PROBLEM TO WORK ON:
Please quote the part of the listing that runs from its first line through the line containing "Write the **kern encoding of this score.", including both ends.

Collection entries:
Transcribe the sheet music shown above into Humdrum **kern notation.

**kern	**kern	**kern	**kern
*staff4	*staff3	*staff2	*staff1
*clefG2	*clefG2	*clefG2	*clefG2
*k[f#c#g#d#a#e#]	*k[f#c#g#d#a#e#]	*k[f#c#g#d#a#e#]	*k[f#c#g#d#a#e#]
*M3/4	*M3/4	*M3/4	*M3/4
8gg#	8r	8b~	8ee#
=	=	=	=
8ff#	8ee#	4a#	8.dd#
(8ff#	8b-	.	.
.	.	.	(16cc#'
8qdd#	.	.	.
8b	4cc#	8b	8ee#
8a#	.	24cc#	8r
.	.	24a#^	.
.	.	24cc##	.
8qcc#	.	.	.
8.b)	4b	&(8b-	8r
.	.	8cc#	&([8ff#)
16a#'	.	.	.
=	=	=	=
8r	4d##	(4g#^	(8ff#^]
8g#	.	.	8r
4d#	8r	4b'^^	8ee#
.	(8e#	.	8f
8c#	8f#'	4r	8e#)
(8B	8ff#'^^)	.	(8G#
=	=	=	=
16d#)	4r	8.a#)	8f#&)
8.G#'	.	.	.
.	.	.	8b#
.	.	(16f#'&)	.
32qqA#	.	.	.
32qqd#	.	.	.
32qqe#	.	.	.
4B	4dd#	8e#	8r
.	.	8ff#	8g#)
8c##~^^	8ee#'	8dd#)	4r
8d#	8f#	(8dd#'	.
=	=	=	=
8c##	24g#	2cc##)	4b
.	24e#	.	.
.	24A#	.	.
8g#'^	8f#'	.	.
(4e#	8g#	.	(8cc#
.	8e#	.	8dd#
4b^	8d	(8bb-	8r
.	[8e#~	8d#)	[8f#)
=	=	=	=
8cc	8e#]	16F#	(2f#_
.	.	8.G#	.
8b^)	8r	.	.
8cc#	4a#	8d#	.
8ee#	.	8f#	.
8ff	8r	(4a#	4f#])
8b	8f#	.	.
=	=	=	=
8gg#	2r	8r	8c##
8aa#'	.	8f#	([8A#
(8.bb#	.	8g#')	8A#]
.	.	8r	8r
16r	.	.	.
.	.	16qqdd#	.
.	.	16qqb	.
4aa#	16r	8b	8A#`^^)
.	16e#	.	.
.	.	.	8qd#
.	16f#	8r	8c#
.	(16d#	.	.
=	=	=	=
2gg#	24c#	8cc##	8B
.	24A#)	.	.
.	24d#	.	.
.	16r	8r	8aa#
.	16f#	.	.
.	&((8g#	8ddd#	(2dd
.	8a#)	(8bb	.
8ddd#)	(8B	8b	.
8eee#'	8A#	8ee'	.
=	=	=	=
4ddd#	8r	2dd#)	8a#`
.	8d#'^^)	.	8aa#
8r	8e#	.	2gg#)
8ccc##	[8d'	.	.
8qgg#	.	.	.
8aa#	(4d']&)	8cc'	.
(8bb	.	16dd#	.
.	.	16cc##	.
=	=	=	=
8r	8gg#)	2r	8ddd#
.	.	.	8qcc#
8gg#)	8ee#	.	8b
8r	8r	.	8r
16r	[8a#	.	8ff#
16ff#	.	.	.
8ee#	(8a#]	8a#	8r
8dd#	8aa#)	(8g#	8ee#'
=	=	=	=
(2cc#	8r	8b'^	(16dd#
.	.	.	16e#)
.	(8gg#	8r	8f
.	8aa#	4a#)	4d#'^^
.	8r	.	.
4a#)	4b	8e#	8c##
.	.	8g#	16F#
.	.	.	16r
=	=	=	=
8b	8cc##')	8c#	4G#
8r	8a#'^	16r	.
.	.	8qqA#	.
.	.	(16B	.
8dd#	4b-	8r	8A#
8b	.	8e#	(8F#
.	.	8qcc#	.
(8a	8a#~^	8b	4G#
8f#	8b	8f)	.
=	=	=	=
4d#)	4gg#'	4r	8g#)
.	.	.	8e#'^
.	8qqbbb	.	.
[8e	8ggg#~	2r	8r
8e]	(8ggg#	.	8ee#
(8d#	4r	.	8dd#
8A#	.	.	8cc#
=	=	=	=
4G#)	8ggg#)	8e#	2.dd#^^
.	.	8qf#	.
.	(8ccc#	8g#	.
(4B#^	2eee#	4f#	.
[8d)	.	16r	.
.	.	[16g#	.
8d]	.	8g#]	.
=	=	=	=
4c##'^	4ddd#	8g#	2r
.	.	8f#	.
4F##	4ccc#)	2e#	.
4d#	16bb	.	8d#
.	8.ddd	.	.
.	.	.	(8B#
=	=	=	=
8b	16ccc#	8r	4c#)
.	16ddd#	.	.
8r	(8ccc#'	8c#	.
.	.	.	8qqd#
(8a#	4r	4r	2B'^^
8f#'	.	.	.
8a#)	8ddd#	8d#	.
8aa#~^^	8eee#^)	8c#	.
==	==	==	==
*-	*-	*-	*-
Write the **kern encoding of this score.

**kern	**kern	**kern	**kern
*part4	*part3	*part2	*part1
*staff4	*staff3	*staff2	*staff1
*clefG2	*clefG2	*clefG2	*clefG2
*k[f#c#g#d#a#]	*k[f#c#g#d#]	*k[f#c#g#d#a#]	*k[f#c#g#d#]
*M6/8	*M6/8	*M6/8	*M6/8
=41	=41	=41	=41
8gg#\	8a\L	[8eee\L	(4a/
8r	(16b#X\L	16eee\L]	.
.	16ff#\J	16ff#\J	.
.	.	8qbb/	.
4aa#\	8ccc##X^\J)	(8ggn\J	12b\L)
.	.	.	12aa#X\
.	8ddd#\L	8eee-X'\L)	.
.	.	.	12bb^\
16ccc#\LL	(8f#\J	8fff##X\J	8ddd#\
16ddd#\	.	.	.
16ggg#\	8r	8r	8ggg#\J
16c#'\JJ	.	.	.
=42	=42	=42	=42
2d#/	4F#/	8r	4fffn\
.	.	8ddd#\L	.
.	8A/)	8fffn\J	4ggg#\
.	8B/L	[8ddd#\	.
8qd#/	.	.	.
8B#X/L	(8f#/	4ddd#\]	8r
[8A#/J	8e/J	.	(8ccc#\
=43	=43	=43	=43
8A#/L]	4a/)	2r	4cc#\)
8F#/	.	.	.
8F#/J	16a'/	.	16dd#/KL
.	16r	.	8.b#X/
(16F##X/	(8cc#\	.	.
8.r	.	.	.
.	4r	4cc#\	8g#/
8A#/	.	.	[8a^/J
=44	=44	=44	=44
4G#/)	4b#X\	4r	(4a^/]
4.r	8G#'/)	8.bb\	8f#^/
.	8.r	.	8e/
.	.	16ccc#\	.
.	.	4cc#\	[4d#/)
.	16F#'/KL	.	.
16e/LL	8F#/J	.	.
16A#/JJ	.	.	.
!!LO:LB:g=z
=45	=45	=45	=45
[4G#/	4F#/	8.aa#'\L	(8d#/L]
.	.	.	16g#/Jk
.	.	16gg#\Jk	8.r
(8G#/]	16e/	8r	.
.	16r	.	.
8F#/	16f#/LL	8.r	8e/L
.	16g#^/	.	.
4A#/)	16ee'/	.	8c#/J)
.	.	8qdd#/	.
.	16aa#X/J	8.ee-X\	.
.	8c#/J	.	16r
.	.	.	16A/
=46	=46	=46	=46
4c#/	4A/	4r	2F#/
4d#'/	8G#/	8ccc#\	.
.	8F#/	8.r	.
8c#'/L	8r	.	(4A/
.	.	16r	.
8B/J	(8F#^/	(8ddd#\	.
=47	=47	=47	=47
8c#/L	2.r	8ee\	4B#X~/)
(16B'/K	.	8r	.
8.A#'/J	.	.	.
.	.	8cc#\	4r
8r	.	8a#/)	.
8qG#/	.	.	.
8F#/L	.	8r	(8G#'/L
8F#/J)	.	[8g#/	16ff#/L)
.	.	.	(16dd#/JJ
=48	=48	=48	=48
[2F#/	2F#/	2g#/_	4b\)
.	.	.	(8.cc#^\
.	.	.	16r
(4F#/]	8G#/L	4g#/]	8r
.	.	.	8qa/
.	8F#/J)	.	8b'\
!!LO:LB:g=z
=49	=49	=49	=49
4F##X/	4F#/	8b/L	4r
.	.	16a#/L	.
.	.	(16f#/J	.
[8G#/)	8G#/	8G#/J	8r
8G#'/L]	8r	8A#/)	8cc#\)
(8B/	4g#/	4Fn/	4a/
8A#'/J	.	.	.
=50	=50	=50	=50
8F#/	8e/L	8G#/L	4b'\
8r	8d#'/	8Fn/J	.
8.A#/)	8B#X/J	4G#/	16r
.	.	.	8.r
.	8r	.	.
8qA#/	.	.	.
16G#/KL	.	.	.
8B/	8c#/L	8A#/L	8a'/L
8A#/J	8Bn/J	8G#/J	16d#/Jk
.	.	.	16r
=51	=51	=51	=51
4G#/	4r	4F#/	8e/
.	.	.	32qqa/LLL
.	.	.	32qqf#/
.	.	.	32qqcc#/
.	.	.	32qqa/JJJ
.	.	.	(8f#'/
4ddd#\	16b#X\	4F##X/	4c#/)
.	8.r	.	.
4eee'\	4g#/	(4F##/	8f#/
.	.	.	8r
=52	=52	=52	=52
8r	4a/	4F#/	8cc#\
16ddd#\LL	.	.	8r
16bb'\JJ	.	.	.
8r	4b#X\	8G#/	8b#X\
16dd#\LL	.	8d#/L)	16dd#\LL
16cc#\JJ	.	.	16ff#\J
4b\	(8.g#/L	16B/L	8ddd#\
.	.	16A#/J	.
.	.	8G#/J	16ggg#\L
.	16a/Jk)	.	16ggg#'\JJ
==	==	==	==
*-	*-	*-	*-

PROBLEM SOLUTION:
Transcribe the sheet music shown above into Humdrum **kern notation.

**kern	**kern	**kern	**kern
*staff4	*staff3	*staff2	*staff1
*clefG2	*clefG2	*clefG2	*clefG2
*k[f#c#g#d#a#e#]	*k[f#c#g#d#a#e#]	*k[f#c#g#d#a#e#]	*k[f#c#g#d#a#e#]
*M3/4	*M3/4	*M3/4	*M3/4
8gg#	8r	8b~	8ee#
=	=	=	=
8ff#	8ee#	4a#	8.dd#
(8ff#	8b-	.	.
.	.	.	(16cc#'
8qdd#	.	.	.
8b	4cc#	8b	8ee#
8a#	.	24cc#	8r
.	.	24a#^	.
.	.	24cc##	.
8qcc#	.	.	.
8.b)	4b	&(8b-	8r
.	.	8cc#	&([8ff#)
16a#'	.	.	.
=	=	=	=
8r	4d##	(4g#^	(8ff#^]
8g#	.	.	8r
4d#	8r	4b'^^	8ee#
.	(8e#	.	8f
8c#	8f#'	4r	8e#)
(8B	8ff#'^^)	.	(8G#
=	=	=	=
16d#)	4r	8.a#)	8f#&)
8.G#'	.	.	.
.	.	.	8b#
.	.	(16f#'&)	.
32qqA#	.	.	.
32qqd#	.	.	.
32qqe#	.	.	.
4B	4dd#	8e#	8r
.	.	8ff#	8g#)
8c##~^^	8ee#'	8dd#)	4r
8d#	8f#	(8dd#'	.
=	=	=	=
8c##	24g#	2cc##)	4b
.	24e#	.	.
.	24A#	.	.
8g#'^	8f#'	.	.
(4e#	8g#	.	(8cc#
.	8e#	.	8dd#
4b^	8d	(8bb-	8r
.	[8e#~	8d#)	[8f#)
=	=	=	=
8cc	8e#]	16F#	(2f#_
.	.	8.G#	.
8b^)	8r	.	.
8cc#	4a#	8d#	.
8ee#	.	8f#	.
8ff	8r	(4a#	4f#])
8b	8f#	.	.
=	=	=	=
8gg#	2r	8r	8c##
8aa#'	.	8f#	([8A#
(8.bb#	.	8g#')	8A#]
.	.	8r	8r
16r	.	.	.
.	.	16qqdd#	.
.	.	16qqb	.
4aa#	16r	8b	8A#`^^)
.	16e#	.	.
.	.	.	8qd#
.	16f#	8r	8c#
.	(16d#	.	.
=	=	=	=
2gg#	24c#	8cc##	8B
.	24A#)	.	.
.	24d#	.	.
.	16r	8r	8aa#
.	16f#	.	.
.	&((8g#	8ddd#	(2dd
.	8a#)	(8bb	.
8ddd#)	(8B	8b	.
8eee#'	8A#	8ee'	.
=	=	=	=
4ddd#	8r	2dd#)	8a#`
.	8d#'^^)	.	8aa#
8r	8e#	.	2gg#)
8ccc##	[8d'	.	.
8qgg#	.	.	.
8aa#	(4d']&)	8cc'	.
(8bb	.	16dd#	.
.	.	16cc##	.
=	=	=	=
8r	8gg#)	2r	8ddd#
.	.	.	8qcc#
8gg#)	8ee#	.	8b
8r	8r	.	8r
16r	[8a#	.	8ff#
16ff#	.	.	.
8ee#	(8a#]	8a#	8r
8dd#	8aa#)	(8g#	8ee#'
=	=	=	=
(2cc#	8r	8b'^	(16dd#
.	.	.	16e#)
.	(8gg#	8r	8f
.	8aa#	4a#)	4d#'^^
.	8r	.	.
4a#)	4b	8e#	8c##
.	.	8g#	16F#
.	.	.	16r
=	=	=	=
8b	8cc##')	8c#	4G#
8r	8a#'^	16r	.
.	.	8qqA#	.
.	.	(16B	.
8dd#	4b-	8r	8A#
8b	.	8e#	(8F#
.	.	8qcc#	.
(8a	8a#~^	8b	4G#
8f#	8b	8f)	.
=	=	=	=
4d#)	4gg#'	4r	8g#)
.	.	.	8e#'^
.	8qqbbb	.	.
[8e	8ggg#~	2r	8r
8e]	(8ggg#	.	8ee#
(8d#	4r	.	8dd#
8A#	.	.	8cc#
=	=	=	=
4G#)	8ggg#)	8e#	2.dd#^^
.	.	8qf#	.
.	(8ccc#	8g#	.
(4B#^	2eee#	4f#	.
[8d)	.	16r	.
.	.	[16g#	.
8d]	.	8g#]	.
=	=	=	=
4c##'^	4ddd#	8g#	2r
.	.	8f#	.
4F##	4ccc#)	2e#	.
4d#	16bb	.	8d#
.	8.ddd	.	.
.	.	.	(8B#
=	=	=	=
8b	16ccc#	8r	4c#)
.	16ddd#	.	.
8r	(8ccc#'	8c#	.
.	.	.	8qqd#
(8a#	4r	4r	2B'^^
8f#'	.	.	.
8a#)	8ddd#	8d#	.
8aa#~^^	8eee#^)	8c#	.
==	==	==	==
*-	*-	*-	*-
Write the **kern encoding of this score.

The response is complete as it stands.